■ Work request:
Your task is to return the listing below word for word, without any of its images.

---- Source material

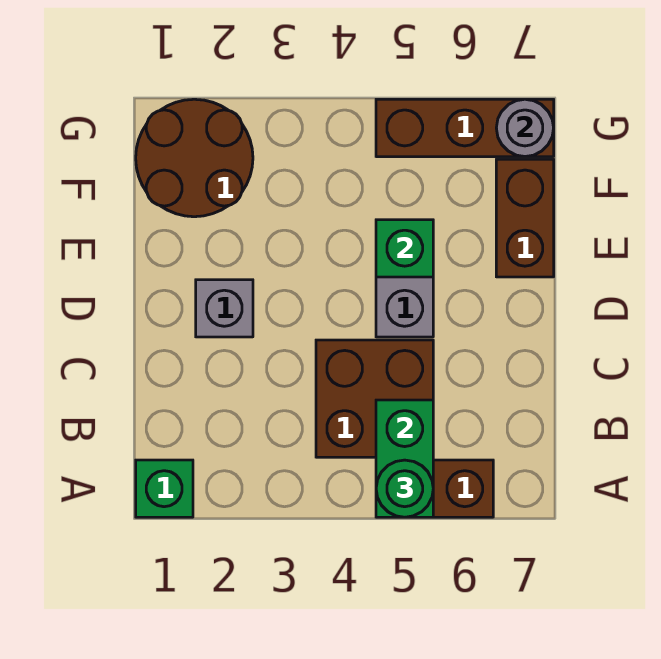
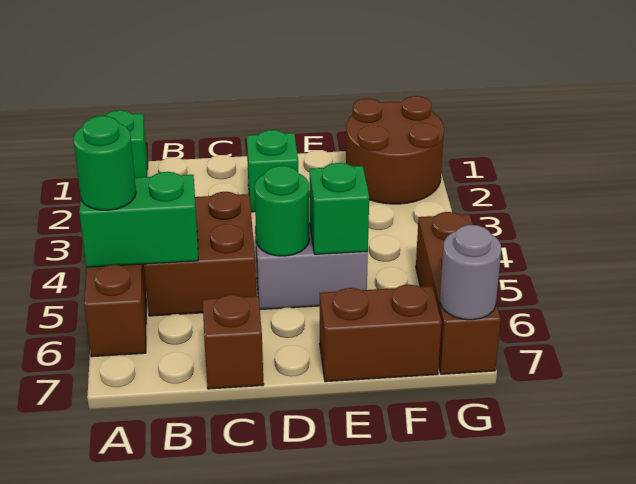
none -> brown brick C7 level 1
grey brick D2 level 1 -> green brick D2 level 1
none -> green round brick D5 level 2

--------

■ Task output:
none -> brown brick C7 level 1
grey brick D2 level 1 -> green brick D2 level 1
none -> green round brick D5 level 2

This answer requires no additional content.